What to work on.
This task calls for copying every line of the records that includes the word "house".

---------- Source material ----------

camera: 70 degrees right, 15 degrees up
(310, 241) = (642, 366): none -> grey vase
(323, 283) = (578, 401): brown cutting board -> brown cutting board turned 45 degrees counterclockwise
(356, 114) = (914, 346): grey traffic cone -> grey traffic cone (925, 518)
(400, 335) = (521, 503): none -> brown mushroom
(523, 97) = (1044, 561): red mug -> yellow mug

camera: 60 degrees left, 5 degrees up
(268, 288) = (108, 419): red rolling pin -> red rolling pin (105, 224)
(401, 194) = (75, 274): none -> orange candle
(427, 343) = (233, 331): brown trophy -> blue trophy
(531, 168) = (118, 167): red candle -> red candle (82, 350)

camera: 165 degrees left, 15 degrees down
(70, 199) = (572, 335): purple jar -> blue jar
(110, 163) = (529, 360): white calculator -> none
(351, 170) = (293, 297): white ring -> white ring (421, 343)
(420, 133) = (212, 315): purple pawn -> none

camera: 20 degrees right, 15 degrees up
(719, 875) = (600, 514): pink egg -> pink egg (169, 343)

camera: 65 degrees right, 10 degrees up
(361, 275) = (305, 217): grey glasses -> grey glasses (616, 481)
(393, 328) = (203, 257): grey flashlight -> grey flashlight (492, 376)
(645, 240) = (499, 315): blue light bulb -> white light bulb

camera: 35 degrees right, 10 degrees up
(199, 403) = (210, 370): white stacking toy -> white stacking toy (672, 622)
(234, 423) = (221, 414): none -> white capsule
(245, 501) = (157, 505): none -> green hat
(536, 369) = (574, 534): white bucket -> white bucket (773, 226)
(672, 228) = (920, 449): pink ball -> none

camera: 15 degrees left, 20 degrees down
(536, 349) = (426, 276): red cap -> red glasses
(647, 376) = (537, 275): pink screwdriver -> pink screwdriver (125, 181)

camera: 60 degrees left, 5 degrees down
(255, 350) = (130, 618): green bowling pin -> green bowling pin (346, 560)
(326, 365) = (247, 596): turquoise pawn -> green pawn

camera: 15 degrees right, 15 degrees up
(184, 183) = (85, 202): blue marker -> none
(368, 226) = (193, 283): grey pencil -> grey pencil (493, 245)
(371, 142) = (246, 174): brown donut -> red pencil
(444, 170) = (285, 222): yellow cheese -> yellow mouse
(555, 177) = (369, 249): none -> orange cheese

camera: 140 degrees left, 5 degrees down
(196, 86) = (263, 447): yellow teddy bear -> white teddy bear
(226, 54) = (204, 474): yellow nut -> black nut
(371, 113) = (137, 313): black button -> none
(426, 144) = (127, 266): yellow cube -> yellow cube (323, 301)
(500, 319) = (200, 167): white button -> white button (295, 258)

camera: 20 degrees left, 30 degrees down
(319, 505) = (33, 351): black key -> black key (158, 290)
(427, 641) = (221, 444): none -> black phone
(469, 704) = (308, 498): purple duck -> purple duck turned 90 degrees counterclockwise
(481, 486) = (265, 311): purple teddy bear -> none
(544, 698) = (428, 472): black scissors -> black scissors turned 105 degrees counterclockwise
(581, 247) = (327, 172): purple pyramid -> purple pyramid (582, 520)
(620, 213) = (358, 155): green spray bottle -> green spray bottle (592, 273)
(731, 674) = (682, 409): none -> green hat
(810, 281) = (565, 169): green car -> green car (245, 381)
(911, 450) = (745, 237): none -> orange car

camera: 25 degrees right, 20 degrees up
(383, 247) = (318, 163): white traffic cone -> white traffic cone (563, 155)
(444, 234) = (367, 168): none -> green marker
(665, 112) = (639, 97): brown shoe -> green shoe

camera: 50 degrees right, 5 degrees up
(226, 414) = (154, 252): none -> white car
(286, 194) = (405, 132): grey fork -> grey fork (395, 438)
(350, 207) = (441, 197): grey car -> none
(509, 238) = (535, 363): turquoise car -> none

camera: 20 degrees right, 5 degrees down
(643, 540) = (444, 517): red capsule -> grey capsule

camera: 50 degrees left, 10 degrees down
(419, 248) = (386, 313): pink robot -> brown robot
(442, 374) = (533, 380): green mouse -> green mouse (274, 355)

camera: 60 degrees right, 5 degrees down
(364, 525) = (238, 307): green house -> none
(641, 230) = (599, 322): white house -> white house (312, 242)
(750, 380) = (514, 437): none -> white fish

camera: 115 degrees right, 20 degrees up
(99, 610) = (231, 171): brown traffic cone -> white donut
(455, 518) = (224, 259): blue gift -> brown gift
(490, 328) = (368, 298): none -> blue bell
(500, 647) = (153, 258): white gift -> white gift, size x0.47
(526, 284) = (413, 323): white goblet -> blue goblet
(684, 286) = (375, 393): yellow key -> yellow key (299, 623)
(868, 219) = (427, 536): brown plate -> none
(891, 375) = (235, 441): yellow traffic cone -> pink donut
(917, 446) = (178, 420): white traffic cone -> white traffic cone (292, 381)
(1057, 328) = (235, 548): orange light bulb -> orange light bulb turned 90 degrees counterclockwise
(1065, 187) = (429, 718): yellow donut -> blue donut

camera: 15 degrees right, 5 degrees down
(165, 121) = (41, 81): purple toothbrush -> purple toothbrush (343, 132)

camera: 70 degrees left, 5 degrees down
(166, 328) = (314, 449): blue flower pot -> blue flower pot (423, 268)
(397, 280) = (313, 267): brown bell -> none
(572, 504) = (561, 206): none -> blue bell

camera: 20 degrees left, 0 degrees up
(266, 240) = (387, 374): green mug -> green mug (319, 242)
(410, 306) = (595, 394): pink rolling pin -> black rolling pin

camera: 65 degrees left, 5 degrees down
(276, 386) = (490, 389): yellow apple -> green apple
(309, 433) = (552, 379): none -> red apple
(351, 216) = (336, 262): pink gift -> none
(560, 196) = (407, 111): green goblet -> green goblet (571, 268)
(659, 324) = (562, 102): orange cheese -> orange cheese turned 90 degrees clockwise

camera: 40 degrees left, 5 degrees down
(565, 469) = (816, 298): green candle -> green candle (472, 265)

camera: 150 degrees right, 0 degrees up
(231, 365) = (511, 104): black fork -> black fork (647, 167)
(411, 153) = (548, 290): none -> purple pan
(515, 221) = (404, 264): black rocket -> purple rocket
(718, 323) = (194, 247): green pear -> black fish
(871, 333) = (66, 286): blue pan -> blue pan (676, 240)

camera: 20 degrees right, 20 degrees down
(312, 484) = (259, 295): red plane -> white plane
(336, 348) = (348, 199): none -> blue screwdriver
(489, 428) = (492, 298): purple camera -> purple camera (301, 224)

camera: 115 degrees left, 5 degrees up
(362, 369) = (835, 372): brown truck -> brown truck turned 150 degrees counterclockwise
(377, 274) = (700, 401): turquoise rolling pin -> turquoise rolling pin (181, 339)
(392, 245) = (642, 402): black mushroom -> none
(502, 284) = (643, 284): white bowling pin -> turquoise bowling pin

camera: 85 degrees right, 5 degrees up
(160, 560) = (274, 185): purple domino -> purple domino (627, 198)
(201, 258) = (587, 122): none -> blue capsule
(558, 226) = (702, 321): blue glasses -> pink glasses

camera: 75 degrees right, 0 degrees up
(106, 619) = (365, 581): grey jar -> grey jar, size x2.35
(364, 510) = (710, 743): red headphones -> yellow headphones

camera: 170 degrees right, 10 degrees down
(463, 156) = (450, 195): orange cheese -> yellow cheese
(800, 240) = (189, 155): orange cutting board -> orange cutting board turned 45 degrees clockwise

----------

Exercise response.
(364, 525) = (238, 307): green house -> none
(641, 230) = (599, 322): white house -> white house (312, 242)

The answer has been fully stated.